**RECORDS SUPPLIED:**

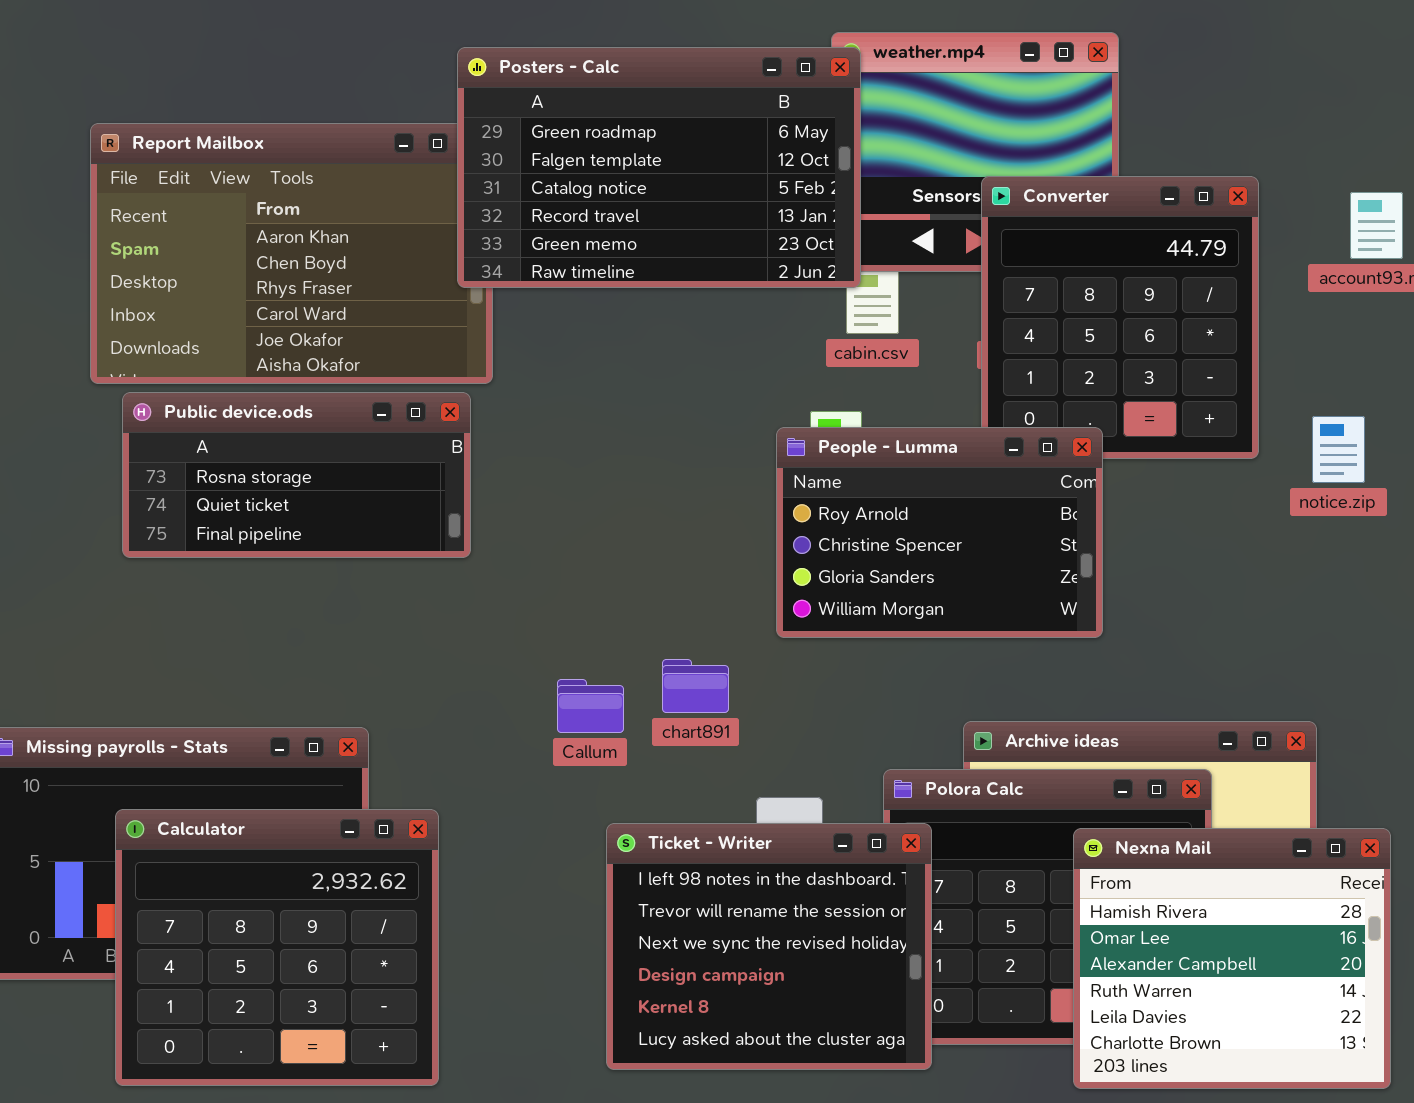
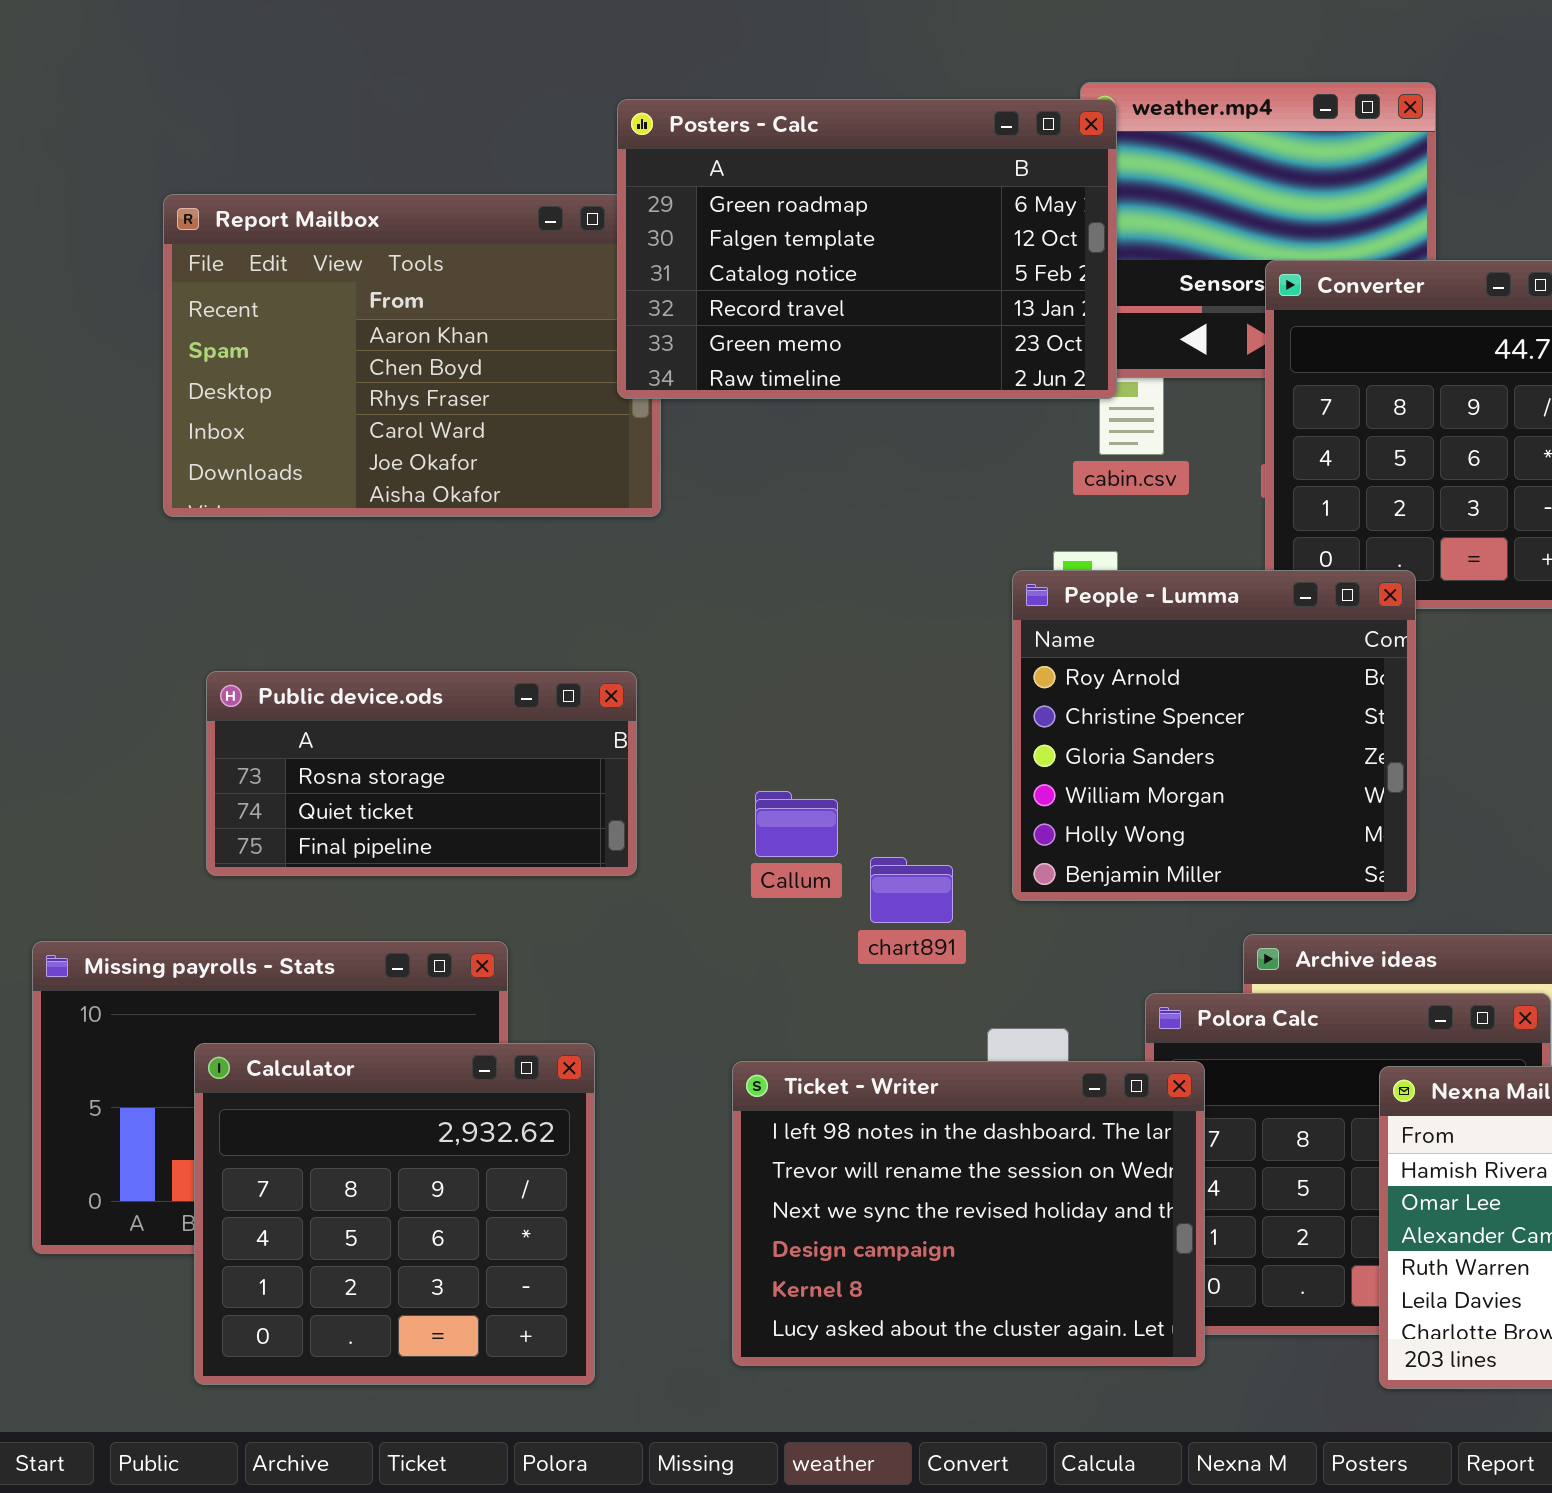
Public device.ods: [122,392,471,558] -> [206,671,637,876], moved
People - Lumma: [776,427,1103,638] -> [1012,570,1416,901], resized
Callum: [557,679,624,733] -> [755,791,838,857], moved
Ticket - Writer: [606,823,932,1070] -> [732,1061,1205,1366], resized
==
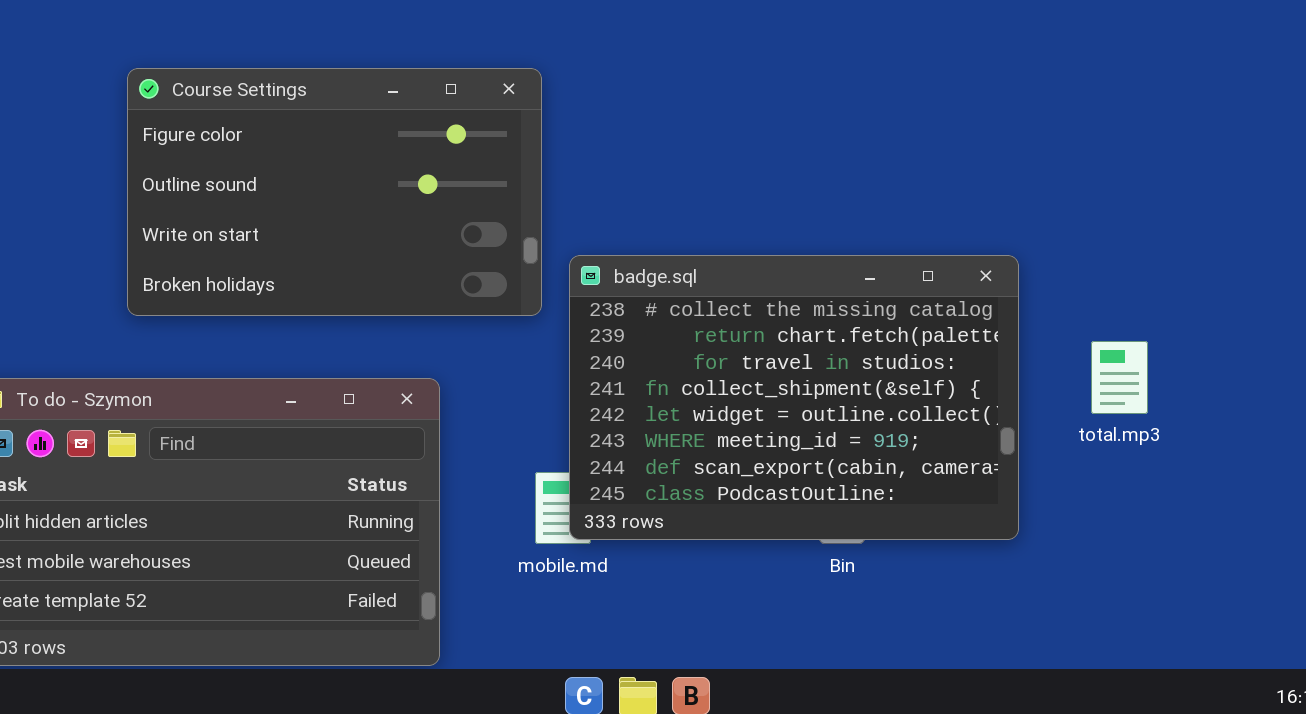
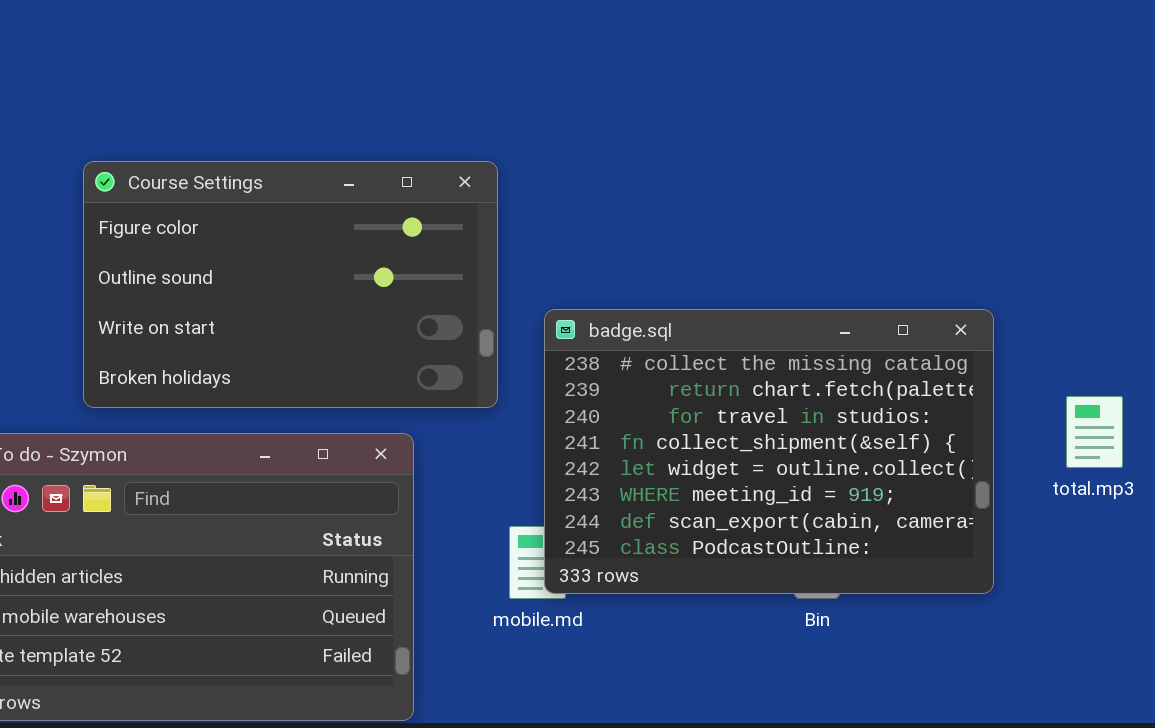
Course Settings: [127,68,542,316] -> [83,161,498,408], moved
==
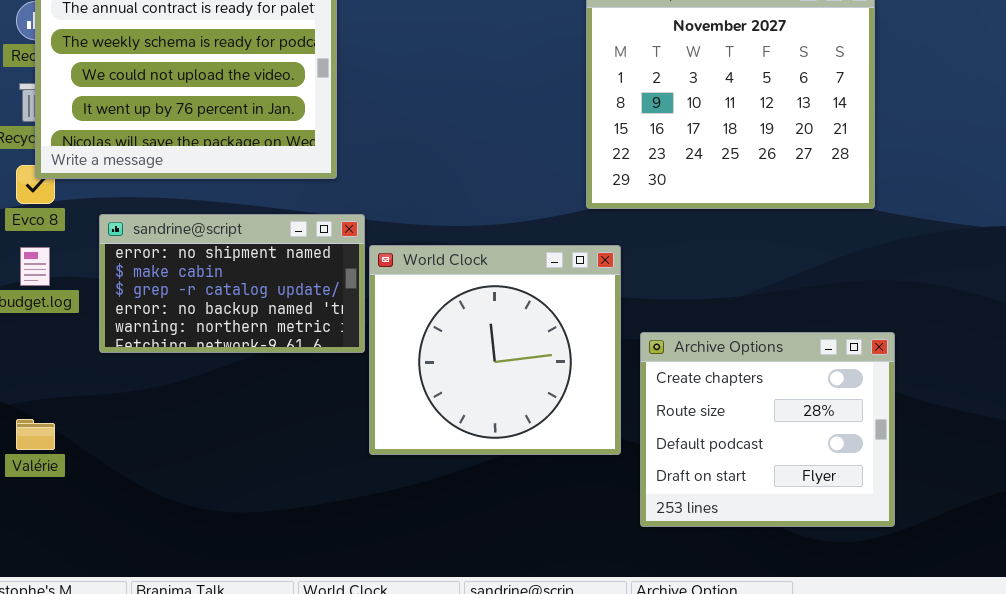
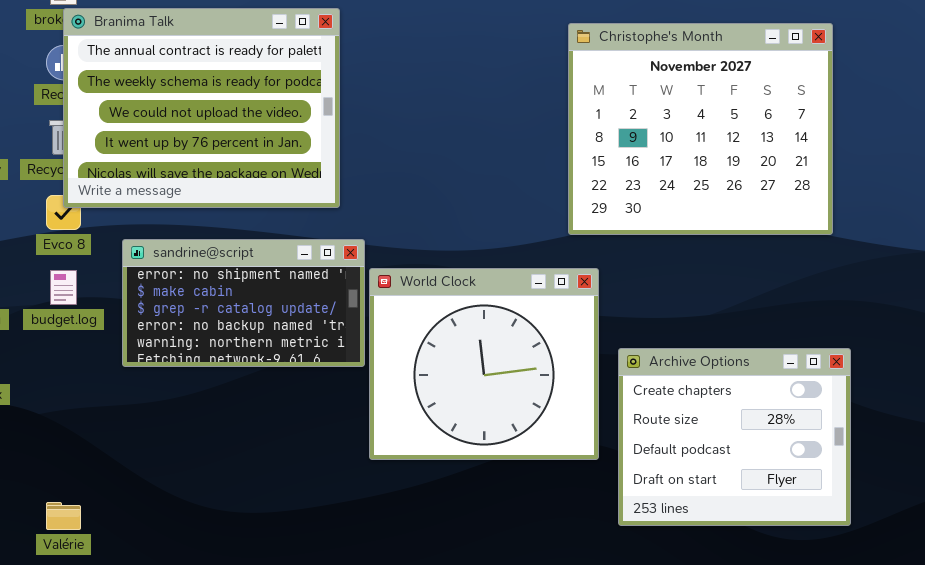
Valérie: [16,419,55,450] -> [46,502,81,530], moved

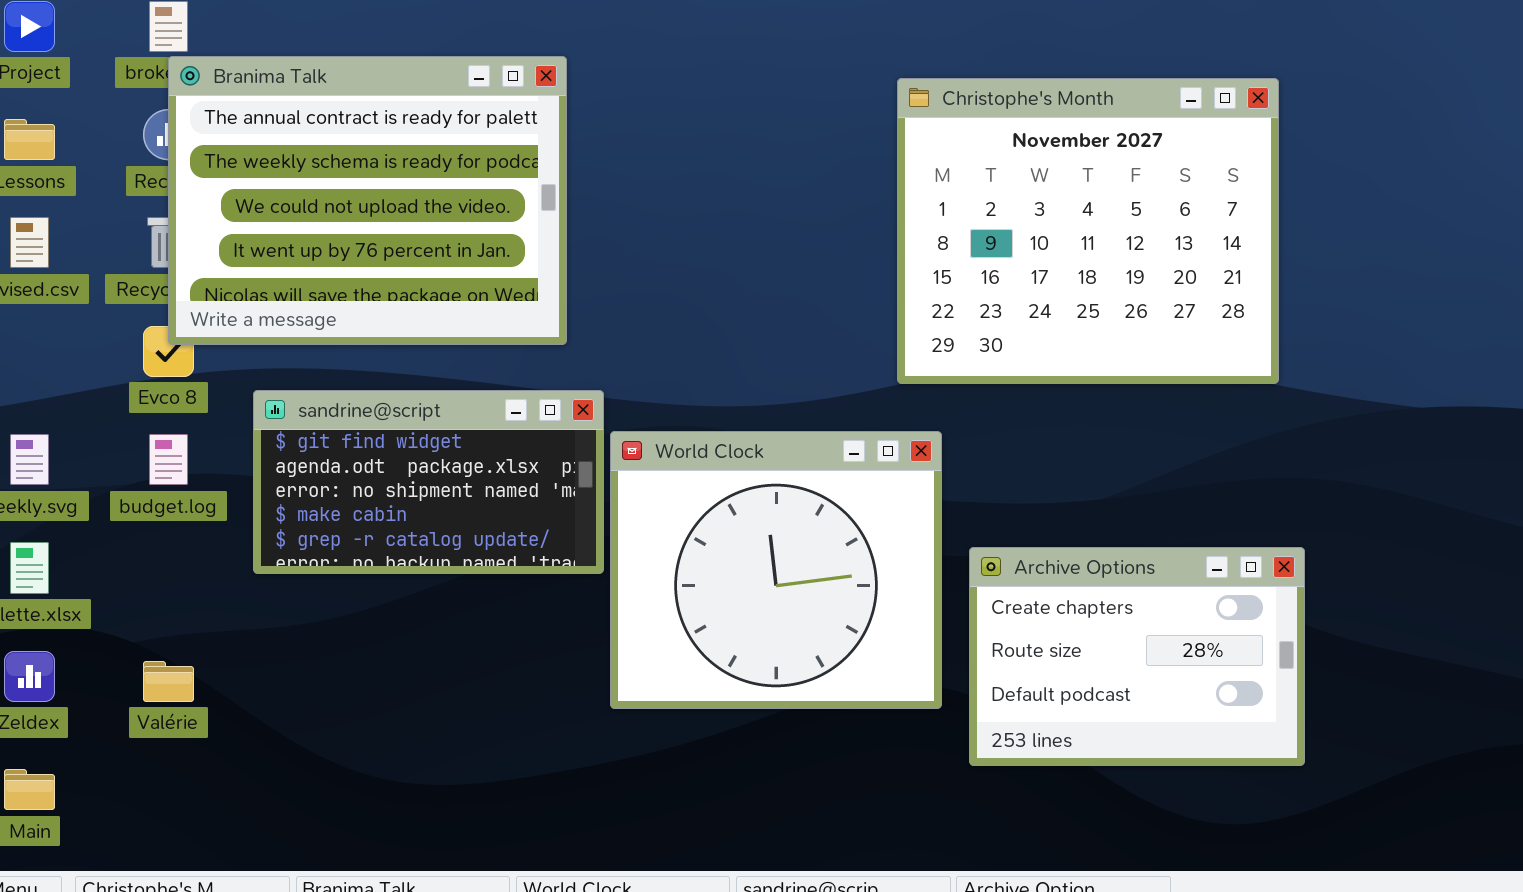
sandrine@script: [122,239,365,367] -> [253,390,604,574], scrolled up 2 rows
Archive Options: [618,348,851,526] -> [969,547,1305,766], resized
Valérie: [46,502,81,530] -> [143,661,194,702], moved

**EXERCISE:** Copy out the lines above from the line containing "Valérie: [16,419,55,450] ->" through the line containing "Valérie: [46,502,81,530] ->", exactly, and keep the pictures out.

**ANSWER FOR THE TASK:**
Valérie: [16,419,55,450] -> [46,502,81,530], moved

sandrine@script: [122,239,365,367] -> [253,390,604,574], scrolled up 2 rows
Archive Options: [618,348,851,526] -> [969,547,1305,766], resized
Valérie: [46,502,81,530] -> [143,661,194,702], moved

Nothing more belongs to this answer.